The problem >>
Select and copy every line below that contains the string "Horn". Matching is case-sensitive.

Stored data:
══════════
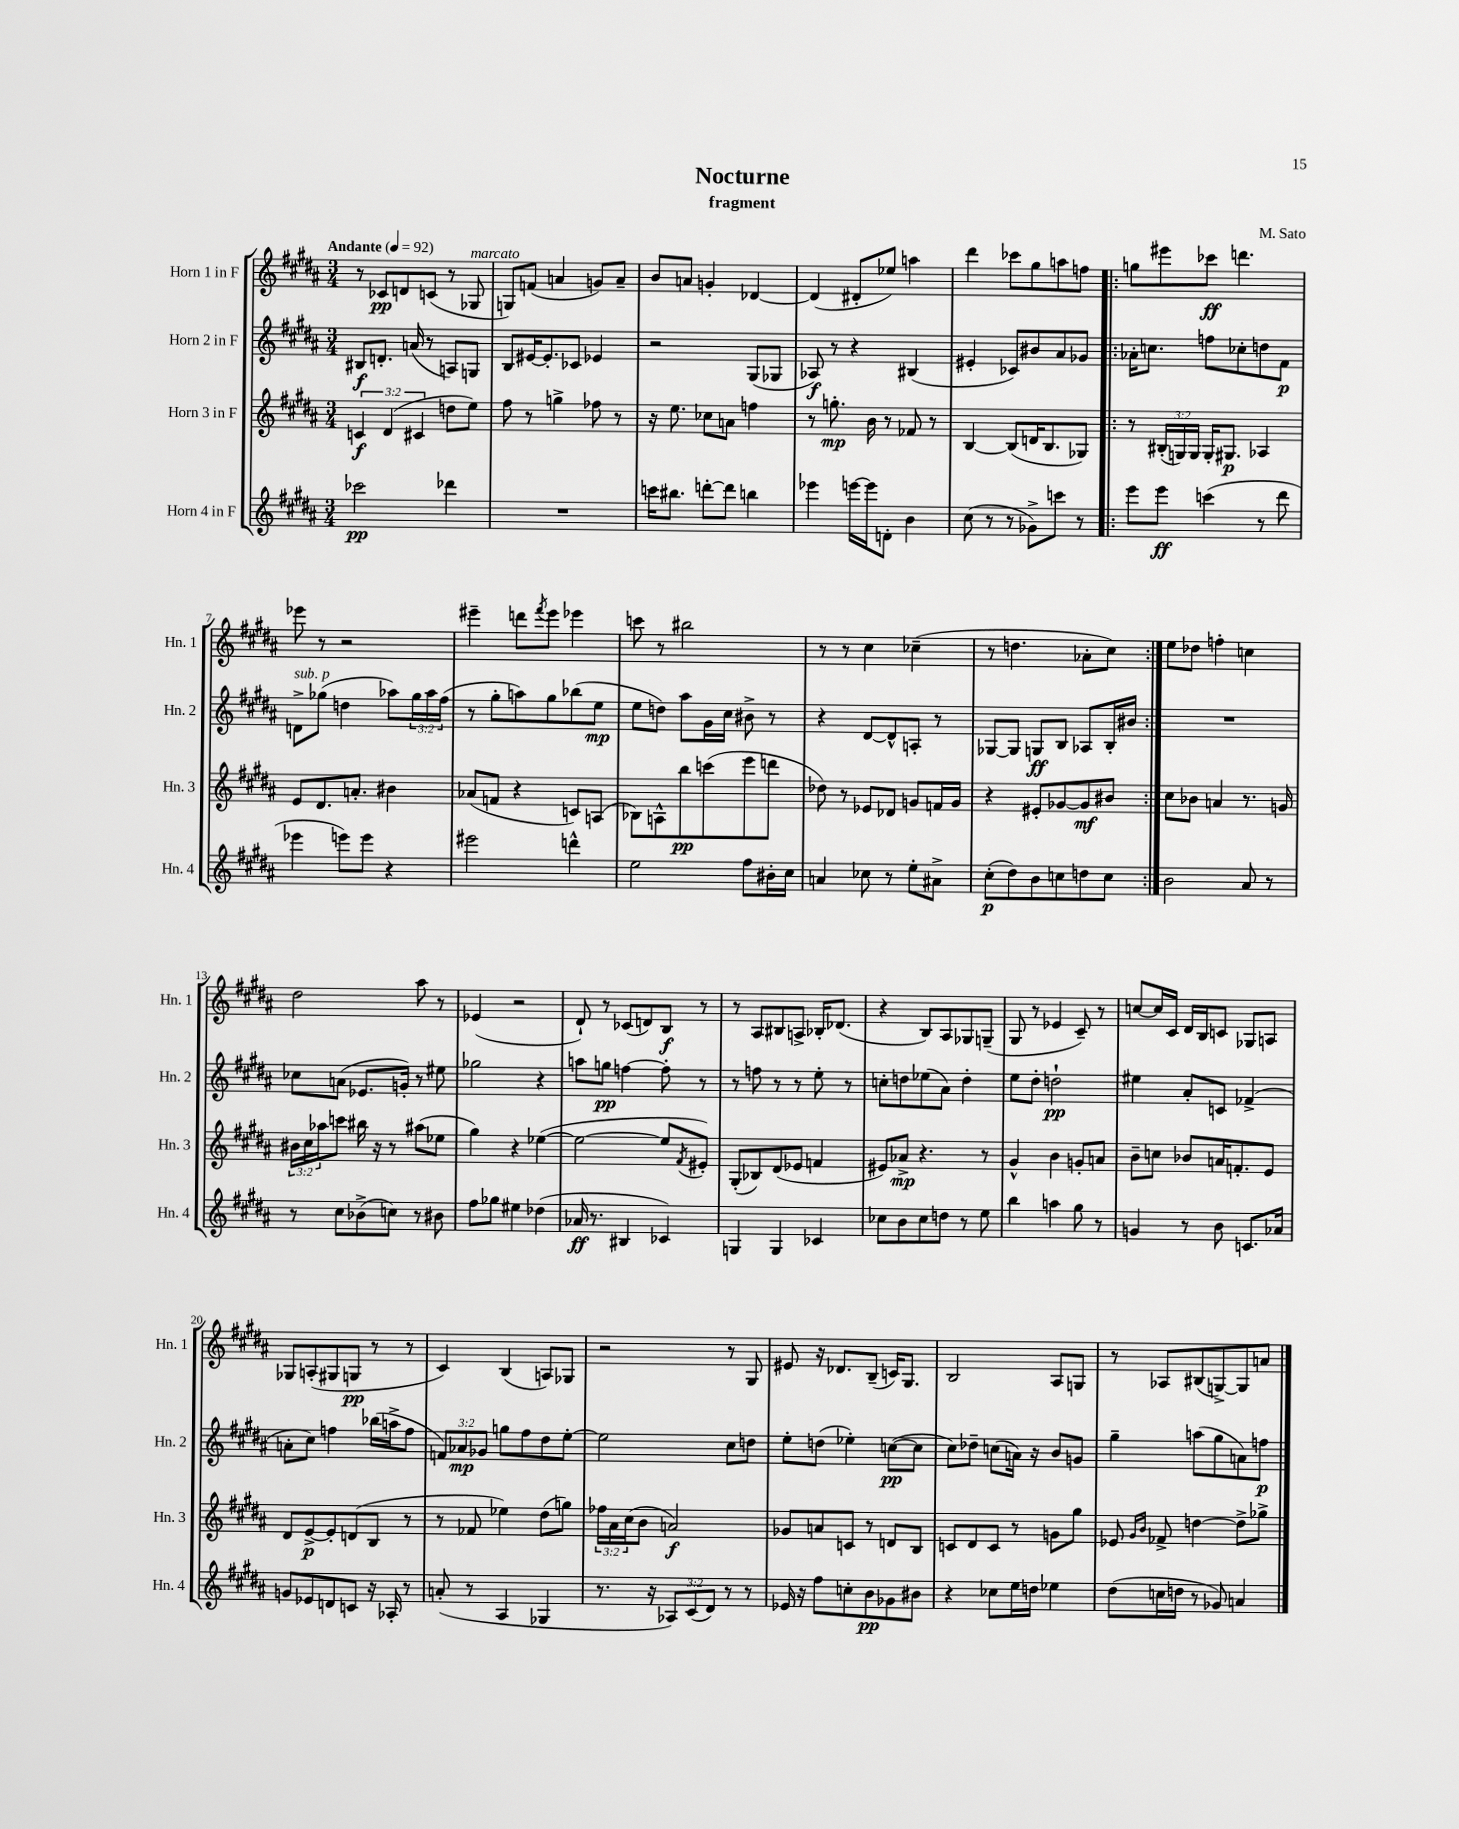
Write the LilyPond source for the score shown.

\header { title = "Nocturne" composer = "M. Sato" subtitle = "fragment" }
<<
\new StaffGroup <<
\new Staff = "s0" \with { instrumentName = "Horn 1 in F" shortInstrumentName = "Hn. 1" } {
    \clef treble \key b \major \numericTimeSignature \time 3/4 \tempo "Andante" 4 = 92
    r8 ces'8\pp d'8 c'8( r8 ges8^\markup { \italic "marcato" } |
    g8) f'8( a'4 g'8) a'8-- |
    b'8 a'8 g'4-. des'4~ |
    des'4( dis'8-. ees''8) a''4 |
    dis'''4 ces'''8 gis''8 a''8 f''8 |
    \repeat volta 2 { g''8 eis'''8 ces'''8\ff d'''4. |
    ees'''8 r8 r2 |
    eis'''4-- d'''8 \acciaccatura { fis'''8 } eis'''8 ees'''4 |
    c'''8 r8 bis''2 |
    r8 r8 cis''4 ces''4--( |
    r8 d''4. aes'8-. cis''8) | }
    e''8 des''8 f''4-. c''4 |
    dis''2 ais''8 r8 |
    ees'4( r2 |
    dis'8-!) r8 ces'8( d'8) b8\f r8 |
    r8 ais8 bis8 a8-> bes16-. des'8.( |
    r4 b8) ais8 ges8 g8--( |
    gis8 r8 ees'4 cis'8--) r8 |
    c''8~ c''16 cis'16 dis'16 b16 c'8 ges8 a8 |
    ges8 a8-.( gis8 g8\pp r8 r8 |
    cis'4) b4( a8) ges8 |
    r2 r8 gis8 |
    eis'8 r16 des'8. b8--( c'16) gis8. |
    b2 ais8 g8 |
    r8 aes8 bis8( g8~->) g8 a'8 \bar "|." |
}
\new Staff = "s1" \with { instrumentName = "Horn 2 in F" shortInstrumentName = "Hn. 2" } {
    \clef treble \key b \major \numericTimeSignature \time 3/4 \override Staff.TupletNumber.text = #tuplet-number::calc-fraction-text
    bis8\f d'8.-. a'16( r8 a8) g8 |
    b8 eis'16~ eis'8.-. ces'8 ees'4 |
    r2 gis8( ges8 |
    aes8\f) r8 r4 bis4( |
    eis'4-. ces'8) bis'8 ais'8 ges'8 |
    \repeat volta 2 { aes'16-. c''8. f''8 ces''8-. d''8 fis'8\p |
    d'8->^\markup { \italic "sub. p" } ges''8( d''4 aes''8) \tuplet 3/2 { ges''16 aes''16 fis''16( } |
    r8 gis''8-. a''8) gis''8 bes''8( e''8\mp |
    e''8 d''8) ais''8 gis'16 cis''16 bis'8-> r8 |
    r4 dis'8~ dis'8-^ a8-. r8 |
    ges8~ ges8 g8\ff b8 aes8 b16-. bis'16 | }
    R2. |
    ces''8 a'8( ees'8. g'16-.) r8 eis''8 |
    ges''2 r4 |
    a''8 g''8\pp f''4~ f''8-. r8 |
    r8 f''8 r8 r8 e''8-. r8 |
    c''8-. d''8 ees''8( ais'8) d''4-. |
    e''8 dis''8-. d''2-!\pp |
    eis''4 ais'8-. c'8 fes'4->( |
    a'8-. cis''8) f''4 bes''16( a''16-> f''8 |
    \tuplet 3/2 { f'8) aes'8\mp ges'8 } g''8 fis''8 dis''8 e''8~-. |
    e''2 cis''8 d''8 |
    e''8-. d''8( ees''4-.) c''8~\pp( c''8 |
    cis''8) des''8-- c''8( a'16) r16 b'8 g'8 |
    gis''4-- a''8( gis''8 a'8) f''8\p \bar "|." |
}
\new Staff = "s2" \with { instrumentName = "Horn 3 in F" shortInstrumentName = "Hn. 3" } {
    \clef treble \key b \major \numericTimeSignature \time 3/4 \override Staff.TupletNumber.text = #tuplet-number::calc-fraction-text
    \tuplet 3/2 { c'4\f dis'4( cis'4 } d''8 e''8) |
    fis''8 r8 g''4-> fes''8 r8 |
    r16 e''8. ces''8 a'8 f''4 |
    r8 g''8.-.\mp b'16 r8 fes'8 r8 |
    b4~ b8( d'16 b8. ges8) |
    \repeat volta 2 { r8 \tuplet 3/2 { bis16-.( g16) g16 } g16-. gis8.\p aes4 |
    e'8 dis'8. a'8.-. bis'4 |
    aes'8( f'8 r4 c'8) a8( |
    bes8) a8-^ b''8\pp c'''8( e'''8 d'''8 |
    des''8) r8 ees'8 des'8 g'8 f'16 g'16 |
    r4 eis'8-. ges'8~ ges'8\mf bis'8 | }
    cis''8 bes'8 a'4 r8. g'16 |
    \tuplet 3/2 { bis'16 cis''16 aes''16 } c'''8 bis''16 r16 r8 ais''8( ees''8 |
    gis''4) r4 ees''4~( |
    ees''2~ ees''8 \acciaccatura { fis'8 } eis'8-.) |
    gis8-.( bes8) dis'8( ees'8 f'4 |
    eis'8) aes'8->\mp r4. r8 |
    gis'4-^ b'4 g'8-. a'8 |
    b'8-- c''8 bes'8 a'16 f'8.-. e'8 |
    dis'8 e'8~->\p e'8-. d'8( b8 r8 |
    r8 fes'8 ees''4) dis''8( g''8) |
    \tuplet 3/2 { fes''16 ais'16 cis''16( } b'8 a'2\f) |
    ges'8 a'8 c'8 r8 d'8 b8 |
    c'8 dis'8 c'8 r8 g'8 gis''8 |
    ees'8 \grace { gis'16 b'16 } fes'8-> d''4~ d''8-> ges''8-> \bar "|." |
}
\new Staff = "s3" \with { instrumentName = "Horn 4 in F" shortInstrumentName = "Hn. 4" } {
    \clef treble \key b \major \numericTimeSignature \time 3/4 \override Staff.TupletNumber.text = #tuplet-number::calc-fraction-text
    ces'''2\pp des'''4 |
    R2. |
    c'''16 bis''8. d'''8~-. d'''8 b''4 |
    ees'''4 e'''16~ e'''16 d'8-. b'4 |
    cis''8( r8 r8 ges'8->) c'''8 r8 |
    \repeat volta 2 { e'''8 e'''8\ff c'''4( r8 dis'''8 |
    ees'''4 e'''8) e'''8 r4 |
    eis'''2 d'''4-^ |
    e''2 fis''8 bis'16-. cis''16 |
    a'4 ces''8 r8 e''8-. ais'8-> |
    cis''8-.\p( dis''8) b'8 c''8 d''8 c''8 | }
    b'2 ais'8 r8 |
    r8 cis''8 bes'8->( c''8) r8 bis'8 |
    fis''8 ges''8 eis''4 des''4( |
    aes'16\ff r8. bis4 ces'4) |
    g4 g4 ces'4 |
    ces''8 b'8 ces''8 d''8 r8 e''8 |
    b''4 a''4 gis''8 r8 |
    g'4 r8 b'8 c'8. aes'16 |
    g'8 ees'8 d'8 c'8 r16 aes16-. r8 |
    a'8-.( r8 ais4 ges4 |
    r8. r16 \tuplet 3/2 { aes8) cis'8( dis'8) } r8 r8 |
    ees'16 r16 fis''8 c''8-. b'8\pp ges'8 bis'8 |
    r4 ces''8 e''16 d''16 ees''4 |
    dis''8( c''16 d''16 r8 ges'8) a'4 \bar "|." |
}
>>
>>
══════════
Worked solution >>
\new Staff = "s0" \with { instrumentName = "Horn 1 in F" shortInstrumentName = "Hn. 1" } {
\new Staff = "s1" \with { instrumentName = "Horn 2 in F" shortInstrumentName = "Hn. 2" } {
\new Staff = "s2" \with { instrumentName = "Horn 3 in F" shortInstrumentName = "Hn. 3" } {
\new Staff = "s3" \with { instrumentName = "Horn 4 in F" shortInstrumentName = "Hn. 4" } {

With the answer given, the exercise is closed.